## Data excerpts
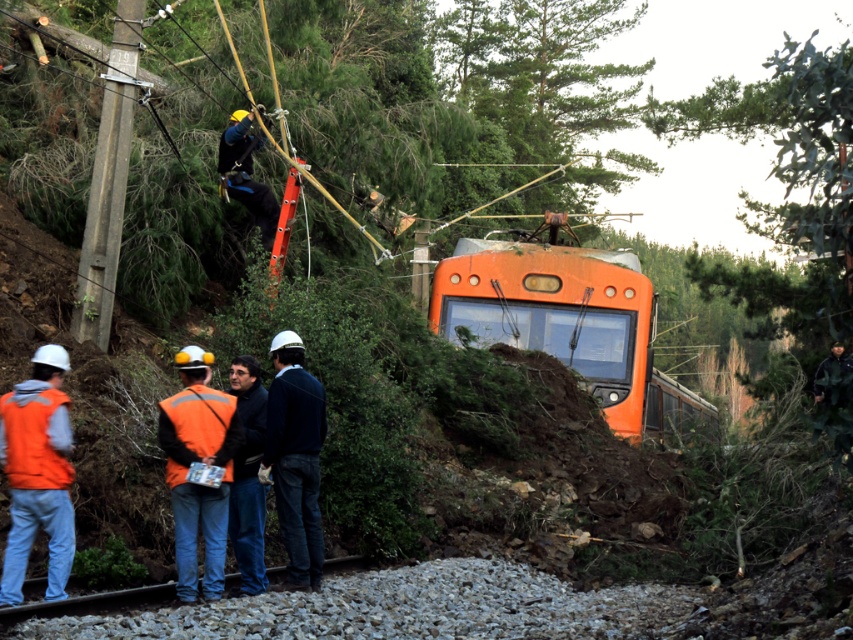
Question: Considering the real-world distances, which object is closest to the dark blue jeans at center?

Choices:
 (A) smooth gravel train track at lower center
 (B) orange fabric vest at lower center
 (C) green leafy tree at upper center

Answer: (B)

Question: In this image, where is orange matte train at center located relative to orange reflective vest at lower left?

Choices:
 (A) left
 (B) right

Answer: (B)

Question: Which point appears closest to the camera in this image?

Choices:
 (A) (260, 387)
 (B) (62, 422)

Answer: (B)

Question: Can you confirm if orange matte train at center is thinner than dark blue jeans at center?

Choices:
 (A) no
 (B) yes

Answer: (A)

Question: Which point appears farthest from the camera in this image?

Choices:
 (A) (x=103, y=602)
 (B) (x=238, y=515)

Answer: (B)

Question: Can you confirm if dark blue jeans at center is positioned to the left of smooth gravel train track at lower center?

Choices:
 (A) yes
 (B) no

Answer: (B)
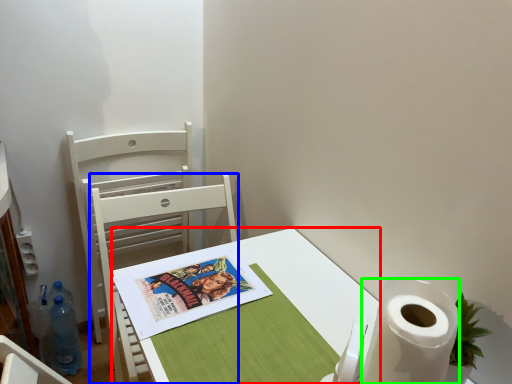
Question: Which object is positioned closest to desk (highlighted by a red box)? Select from chair (highlighted by a blue box) and paper towel (highlighted by a green box).

Choices:
 (A) chair
 (B) paper towel

Answer: (B)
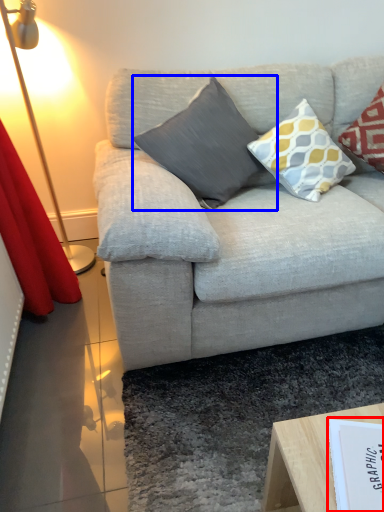
Question: Which object is further to the camera taking this photo, paperback book (highlighted by a red box) or pillow (highlighted by a blue box)?

Choices:
 (A) paperback book
 (B) pillow

Answer: (B)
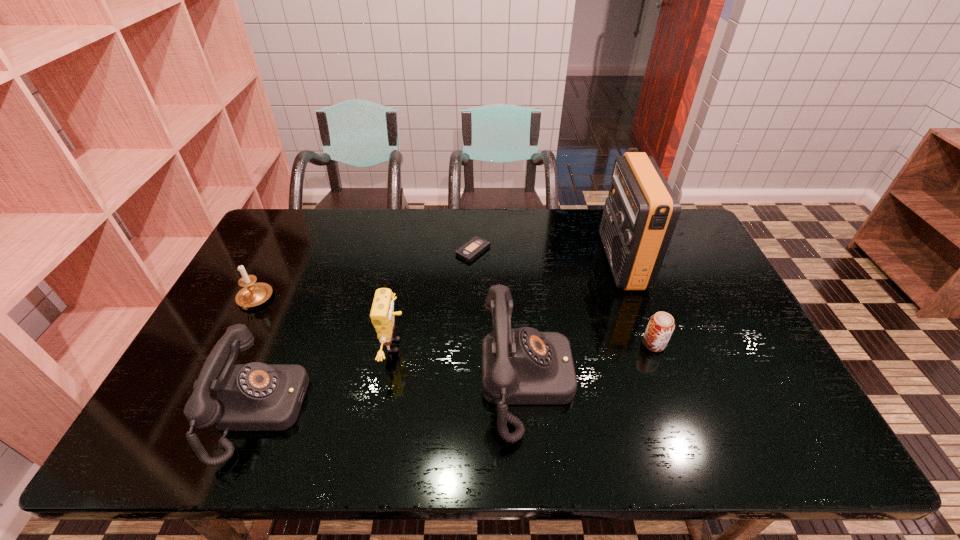
Where is `vacant space situated 0.330m on the dial of the right telephone`? The width and height of the screenshot is (960, 540). vacant space situated 0.330m on the dial of the right telephone is located at coordinates pyautogui.click(x=705, y=381).

Locate an element on the screen. vacant region located on the front of the shortest object is located at coordinates (472, 286).

What are the coordinates of `vacant area situated 0.140m on the front-facing side of the radio receiver` in the screenshot? It's located at (562, 262).

At what (x,y) coordinates should I click in order to perform the action: click on free space located 0.250m on the front-facing side of the radio receiver. Please return your answer as a coordinate pair (x, y). The image size is (960, 540). Looking at the image, I should click on (528, 262).

Locate an element on the screen. This screenshot has width=960, height=540. vacant space situated on the front-facing side of the radio receiver is located at coordinates (577, 262).

Identify the location of vacant space located with a handle on the side of the fifth tallest object. (233, 340).

This screenshot has width=960, height=540. Identify the location of free space located on the face of the sponge. (548, 346).

The height and width of the screenshot is (540, 960). In order to click on vacant space located on the front of the beer can in this screenshot , I will do 668,382.

What are the coordinates of `videotape that is positioned at the far edge` in the screenshot? It's located at (473, 248).

Where is `radio receiver that is positioned at the far edge`? radio receiver that is positioned at the far edge is located at coordinates (641, 211).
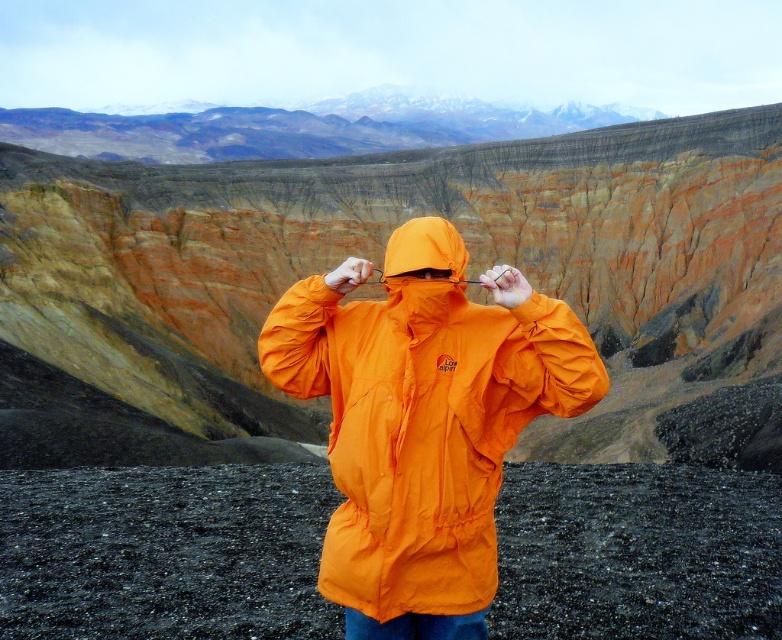
Measure the distance between orange fabric mountain at center and orange waterproof jacket at center.

They are 332.99 feet apart.

Does point (354, 298) come behind point (445, 433)?

Yes, point (354, 298) is farther from viewer.

Who is more distant from viewer, (623, 176) or (569, 413)?

The point (623, 176) is behind.

At what (x,y) coordinates should I click in order to perform the action: click on orange fabric mountain at center. Please return your answer as a coordinate pair (x, y). The image size is (782, 640). Looking at the image, I should click on (379, 262).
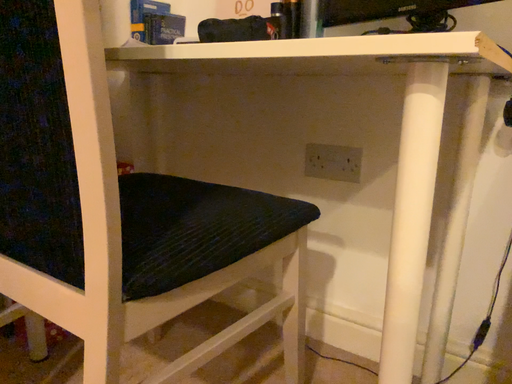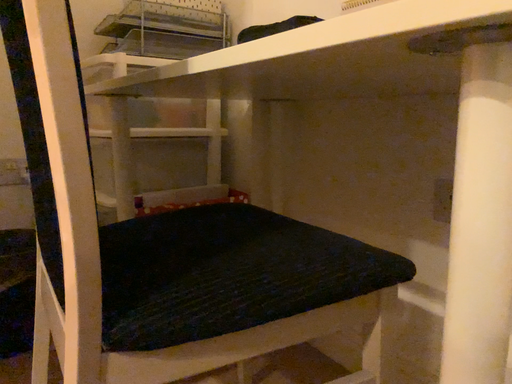
Question: Which way did the camera rotate in the video?

Choices:
 (A) rotated right
 (B) rotated left

Answer: (B)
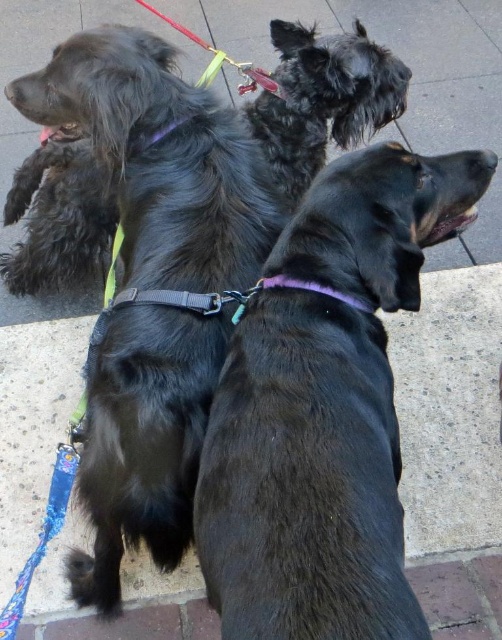
Is black matte dog at center positioned behind purple fabric neckband at center?

No, it is in front of purple fabric neckband at center.

Can you confirm if black matte dog at center is positioned below purple fabric neckband at center?

Indeed, black matte dog at center is positioned under purple fabric neckband at center.

Where is `black matte dog at center`? black matte dog at center is located at coordinates (305, 477).

You are a GUI agent. You are given a task and a screenshot of the screen. Output one action in this format:
    pyautogui.click(x=<x>, y=<y>)
    Task: Click on the black matte dog at center
    The image size is (502, 640).
    Given the screenshot: What is the action you would take?
    pyautogui.click(x=305, y=477)

Who is more forward, (x=205, y=77) or (x=328, y=289)?

Point (x=328, y=289)

Does yellow fabric leash at upper center appear on the right side of purple fabric neckband at center?

No, yellow fabric leash at upper center is not to the right of purple fabric neckband at center.

Based on the photo, who is more forward, (266, 81) or (333, 292)?

Positioned in front is point (333, 292).

Locate an element on the screen. Image resolution: width=502 pixels, height=640 pixels. yellow fabric leash at upper center is located at coordinates (222, 60).

Who is positioned more to the right, black matte dog at center or yellow fabric leash at upper center?

From the viewer's perspective, black matte dog at center appears more on the right side.

This screenshot has height=640, width=502. Find the location of `black matte dog at center`. black matte dog at center is located at coordinates (305, 477).

What do you see at coordinates (305, 477) in the screenshot?
I see `black matte dog at center` at bounding box center [305, 477].

Locate an element on the screen. This screenshot has width=502, height=640. black matte dog at center is located at coordinates (305, 477).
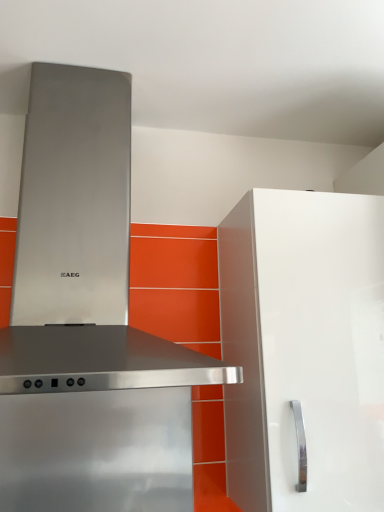
Question: Could you tell me if stainless steel range hood at upper left is facing white glossy cabinet at right?

Choices:
 (A) no
 (B) yes

Answer: (A)

Question: Is there a large distance between stainless steel range hood at upper left and white glossy cabinet at right?

Choices:
 (A) no
 (B) yes

Answer: (A)

Question: Is stainless steel range hood at upper left facing away from white glossy cabinet at right?

Choices:
 (A) no
 (B) yes

Answer: (A)

Question: Is the position of stainless steel range hood at upper left less distant than that of white glossy cabinet at right?

Choices:
 (A) no
 (B) yes

Answer: (B)

Question: Considering the relative sizes of stainless steel range hood at upper left and white glossy cabinet at right in the image provided, is stainless steel range hood at upper left shorter than white glossy cabinet at right?

Choices:
 (A) yes
 (B) no

Answer: (B)

Question: From a real-world perspective, is stainless steel range hood at upper left positioned over white glossy cabinet at right based on gravity?

Choices:
 (A) no
 (B) yes

Answer: (B)

Question: Considering the relative sizes of white glossy cabinet at right and stainless steel range hood at upper left in the image provided, is white glossy cabinet at right taller than stainless steel range hood at upper left?

Choices:
 (A) yes
 (B) no

Answer: (B)

Question: From a real-world perspective, is white glossy cabinet at right located higher than stainless steel range hood at upper left?

Choices:
 (A) no
 (B) yes

Answer: (A)

Question: Is white glossy cabinet at right outside of stainless steel range hood at upper left?

Choices:
 (A) yes
 (B) no

Answer: (A)

Question: Considering the relative sizes of white glossy cabinet at right and stainless steel range hood at upper left in the image provided, is white glossy cabinet at right smaller than stainless steel range hood at upper left?

Choices:
 (A) yes
 (B) no

Answer: (A)

Question: Does white glossy cabinet at right have a larger size compared to stainless steel range hood at upper left?

Choices:
 (A) no
 (B) yes

Answer: (A)

Question: Would you say white glossy cabinet at right is a long distance from stainless steel range hood at upper left?

Choices:
 (A) no
 (B) yes

Answer: (A)

Question: From a real-world perspective, is white glossy cabinet at right positioned above or below stainless steel range hood at upper left?

Choices:
 (A) above
 (B) below

Answer: (B)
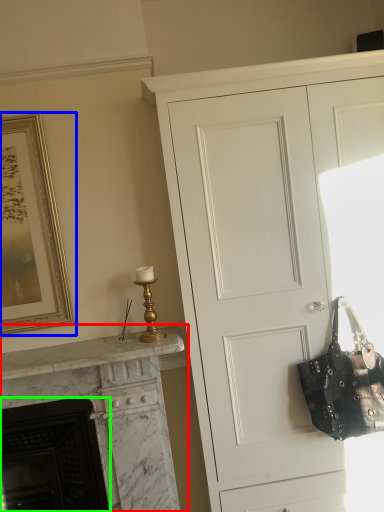
Question: Estimate the real-world distances between objects in this image. Which object is farther from fireplace (highlighted by a red box), picture frame (highlighted by a blue box) or fireplace (highlighted by a green box)?

Choices:
 (A) picture frame
 (B) fireplace

Answer: (A)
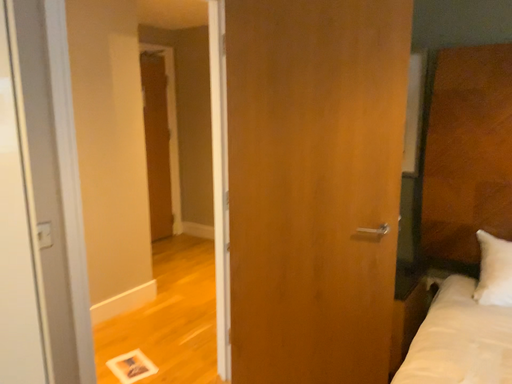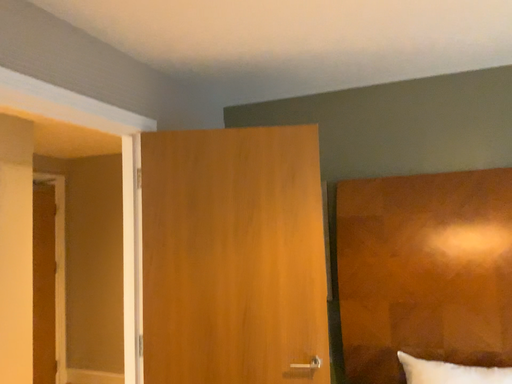
Question: Which way did the camera rotate in the video?

Choices:
 (A) rotated downward
 (B) rotated upward

Answer: (B)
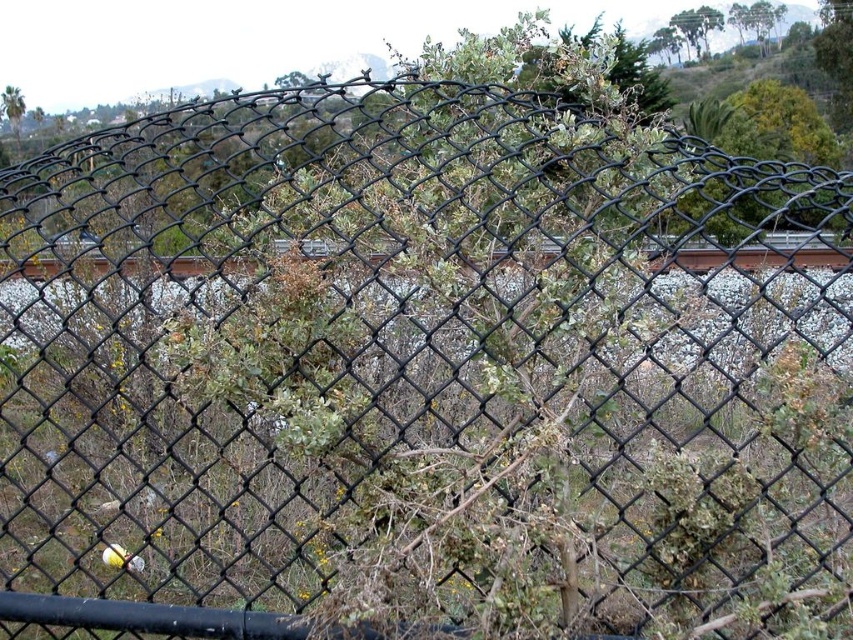
Is point (177, 269) closer to camera compared to point (16, 97)?

Yes, point (177, 269) is in front of point (16, 97).

Is brown wooden train track at center wider than green leafy tree at upper left?

Yes.

What do you see at coordinates (119, 266) in the screenshot? I see `brown wooden train track at center` at bounding box center [119, 266].

The width and height of the screenshot is (853, 640). I want to click on brown wooden train track at center, so click(119, 266).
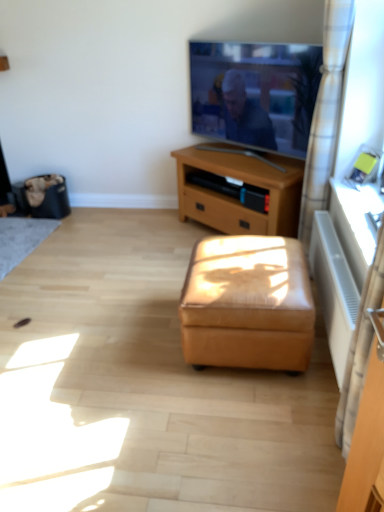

## Exercise objective
Render the listing above as a Markdown table with the columns Row and Line, giving each nonblank line its own numbered row. Omit blank lines and all pictures.

## Answer to the exercise
| Row | Line |
|---|---|
| 1 | Question: Considering the real-world distances, which object is closest to the dark blue jeans at center? |
| 2 | Choices: |
| 3 |  (A) smooth gravel train track at lower center |
| 4 |  (B) orange fabric vest at lower center |
| 5 |  (C) green leafy tree at upper center |
| 6 | Answer: (B) |
| 7 | Question: In this image, where is orange matte train at center located relative to orange reflective vest at lower left? |
| 8 | Choices: |
| 9 |  (A) left |
| 10 |  (B) right |
| 11 | Answer: (B) |
| 12 | Question: Which point appears closest to the camera in this image? |
| 13 | Choices: |
| 14 |  (A) (260, 387) |
| 15 |  (B) (62, 422) |
| 16 | Answer: (B) |
| 17 | Question: Can you confirm if orange matte train at center is thinner than dark blue jeans at center? |
| 18 | Choices: |
| 19 |  (A) no |
| 20 |  (B) yes |
| 21 | Answer: (A) |
| 22 | Question: Which point appears farthest from the camera in this image? |
| 23 | Choices: |
| 24 |  (A) (x=103, y=602) |
| 25 |  (B) (x=238, y=515) |
| 26 | Answer: (B) |
| 27 | Question: Can you confirm if dark blue jeans at center is positioned to the left of smooth gravel train track at lower center? |
| 28 | Choices: |
| 29 |  (A) yes |
| 30 |  (B) no |
| 31 | Answer: (B) |
| 32 | Question: Which object is positioned closest to desk (highlighted by a red box)? Select from chair (highlighted by a blue box) and paper towel (highlighted by a green box). |
| 33 | Choices: |
| 34 |  (A) chair |
| 35 |  (B) paper towel |
| 36 | Answer: (B) |
| 37 | Question: Which object is further to the camera taking this photo, paperback book (highlighted by a red box) or pillow (highlighted by a blue box)? |
| 38 | Choices: |
| 39 |  (A) paperback book |
| 40 |  (B) pillow |
| 41 | Answer: (B) |
| 42 | Where is `vacant space situated 0.330m on the dial of the right telephone`? The width and height of the screenshot is (960, 540). vacant space situated 0.330m on the dial of the right telephone is located at coordinates pyautogui.click(x=705, y=381). |
| 43 | Locate an element on the screen. vacant region located on the front of the shortest object is located at coordinates (472, 286). |
| 44 | What are the coordinates of `vacant area situated 0.140m on the front-facing side of the radio receiver` in the screenshot? It's located at (562, 262). |
| 45 | At what (x,y) coordinates should I click in order to perform the action: click on free space located 0.250m on the front-facing side of the radio receiver. Please return your answer as a coordinate pair (x, y). The image size is (960, 540). Looking at the image, I should click on (528, 262). |
| 46 | Locate an element on the screen. This screenshot has width=960, height=540. vacant space situated on the front-facing side of the radio receiver is located at coordinates (577, 262). |
| 47 | Identify the location of vacant space located with a handle on the side of the fifth tallest object. (233, 340). |
| 48 | This screenshot has width=960, height=540. Identify the location of free space located on the face of the sponge. (548, 346). |
| 49 | The height and width of the screenshot is (540, 960). In order to click on vacant space located on the front of the beer can in this screenshot , I will do 668,382. |
| 50 | What are the coordinates of `videotape that is positioned at the far edge` in the screenshot? It's located at (473, 248). |
| 51 | Where is `radio receiver that is positioned at the far edge`? radio receiver that is positioned at the far edge is located at coordinates (641, 211). |
| 52 | Measure the distance between orange fabric mountain at center and orange waterproof jacket at center. |
| 53 | They are 332.99 feet apart. |
| 54 | Does point (354, 298) come behind point (445, 433)? |
| 55 | Yes, point (354, 298) is farther from viewer. |
| 56 | Who is more distant from viewer, (623, 176) or (569, 413)? |
| 57 | The point (623, 176) is behind. |
| 58 | At what (x,y) coordinates should I click in order to perform the action: click on orange fabric mountain at center. Please return your answer as a coordinate pair (x, y). The image size is (782, 640). Looking at the image, I should click on (379, 262). |
| 59 | Question: Which way did the camera rotate in the video? |
| 60 | Choices: |
| 61 |  (A) rotated right |
| 62 |  (B) rotated left |
| 63 | Answer: (B) |
| 64 | Is black matte dog at center positioned behind purple fabric neckband at center? |
| 65 | No, it is in front of purple fabric neckband at center. |
| 66 | Can you confirm if black matte dog at center is positioned below purple fabric neckband at center? |
| 67 | Indeed, black matte dog at center is positioned under purple fabric neckband at center. |
| 68 | Where is `black matte dog at center`? black matte dog at center is located at coordinates (305, 477). |
| 69 | You are a GUI agent. You are given a task and a screenshot of the screen. Output one action in this format: |
| 70 |     pyautogui.click(x=<x>, y=<y>) |
| 71 |     Task: Click on the black matte dog at center |
| 72 |     The image size is (502, 640). |
| 73 |     Given the screenshot: What is the action you would take? |
| 74 |     pyautogui.click(x=305, y=477) |
| 75 | Who is more forward, (x=205, y=77) or (x=328, y=289)? |
| 76 | Point (x=328, y=289) |
| 77 | Does yellow fabric leash at upper center appear on the right side of purple fabric neckband at center? |
| 78 | No, yellow fabric leash at upper center is not to the right of purple fabric neckband at center. |
| 79 | Based on the photo, who is more forward, (266, 81) or (333, 292)? |
| 80 | Positioned in front is point (333, 292). |
| 81 | Locate an element on the screen. Image resolution: width=502 pixels, height=640 pixels. yellow fabric leash at upper center is located at coordinates (222, 60). |
| 82 | Who is positioned more to the right, black matte dog at center or yellow fabric leash at upper center? |
| 83 | From the viewer's perspective, black matte dog at center appears more on the right side. |
| 84 | This screenshot has height=640, width=502. Find the location of `black matte dog at center`. black matte dog at center is located at coordinates (305, 477). |
| 85 | What do you see at coordinates (305, 477) in the screenshot? |
| 86 | I see `black matte dog at center` at bounding box center [305, 477]. |
| 87 | Locate an element on the screen. This screenshot has width=502, height=640. black matte dog at center is located at coordinates (305, 477). |
| 88 | Question: Could you tell me if stainless steel range hood at upper left is facing white glossy cabinet at right? |
| 89 | Choices: |
| 90 |  (A) no |
| 91 |  (B) yes |
| 92 | Answer: (A) |
| 93 | Question: Is there a large distance between stainless steel range hood at upper left and white glossy cabinet at right? |
| 94 | Choices: |
| 95 |  (A) no |
| 96 |  (B) yes |
| 97 | Answer: (A) |
| 98 | Question: Is stainless steel range hood at upper left facing away from white glossy cabinet at right? |
| 99 | Choices: |
| 100 |  (A) no |
| 101 |  (B) yes |
| 102 | Answer: (A) |
| 103 | Question: Is the position of stainless steel range hood at upper left less distant than that of white glossy cabinet at right? |
| 104 | Choices: |
| 105 |  (A) no |
| 106 |  (B) yes |
| 107 | Answer: (B) |
| 108 | Question: Considering the relative sizes of stainless steel range hood at upper left and white glossy cabinet at right in the image provided, is stainless steel range hood at upper left shorter than white glossy cabinet at right? |
| 109 | Choices: |
| 110 |  (A) yes |
| 111 |  (B) no |
| 112 | Answer: (B) |
| 113 | Question: From a real-world perspective, is stainless steel range hood at upper left positioned over white glossy cabinet at right based on gravity? |
| 114 | Choices: |
| 115 |  (A) no |
| 116 |  (B) yes |
| 117 | Answer: (B) |
| 118 | Question: Considering the relative sizes of white glossy cabinet at right and stainless steel range hood at upper left in the image provided, is white glossy cabinet at right taller than stainless steel range hood at upper left? |
| 119 | Choices: |
| 120 |  (A) yes |
| 121 |  (B) no |
| 122 | Answer: (B) |
| 123 | Question: From a real-world perspective, is white glossy cabinet at right located higher than stainless steel range hood at upper left? |
| 124 | Choices: |
| 125 |  (A) no |
| 126 |  (B) yes |
| 127 | Answer: (A) |
| 128 | Question: Is white glossy cabinet at right outside of stainless steel range hood at upper left? |
| 129 | Choices: |
| 130 |  (A) yes |
| 131 |  (B) no |
| 132 | Answer: (A) |
| 133 | Question: Considering the relative sizes of white glossy cabinet at right and stainless steel range hood at upper left in the image provided, is white glossy cabinet at right smaller than stainless steel range hood at upper left? |
| 134 | Choices: |
| 135 |  (A) yes |
| 136 |  (B) no |
| 137 | Answer: (A) |
| 138 | Question: Does white glossy cabinet at right have a larger size compared to stainless steel range hood at upper left? |
| 139 | Choices: |
| 140 |  (A) no |
| 141 |  (B) yes |
| 142 | Answer: (A) |
| 143 | Question: Would you say white glossy cabinet at right is a long distance from stainless steel range hood at upper left? |
| 144 | Choices: |
| 145 |  (A) no |
| 146 |  (B) yes |
| 147 | Answer: (A) |
| 148 | Question: From a real-world perspective, is white glossy cabinet at right positioned above or below stainless steel range hood at upper left? |
| 149 | Choices: |
| 150 |  (A) above |
| 151 |  (B) below |
| 152 | Answer: (B) |
| 153 | Question: Estimate the real-world distances between objects in this image. Which object is farther from fireplace (highlighted by a red box), picture frame (highlighted by a blue box) or fireplace (highlighted by a green box)? |
| 154 | Choices: |
| 155 |  (A) picture frame |
| 156 |  (B) fireplace |
| 157 | Answer: (A) |
| 158 | Question: Which way did the camera rotate in the video? |
| 159 | Choices: |
| 160 |  (A) rotated downward |
| 161 |  (B) rotated upward |
| 162 | Answer: (B) |
| 163 | Is point (177, 269) closer to camera compared to point (16, 97)? |
| 164 | Yes, point (177, 269) is in front of point (16, 97). |
| 165 | Is brown wooden train track at center wider than green leafy tree at upper left? |
| 166 | Yes. |
| 167 | What do you see at coordinates (119, 266) in the screenshot? I see `brown wooden train track at center` at bounding box center [119, 266]. |
| 168 | The width and height of the screenshot is (853, 640). I want to click on brown wooden train track at center, so click(119, 266). |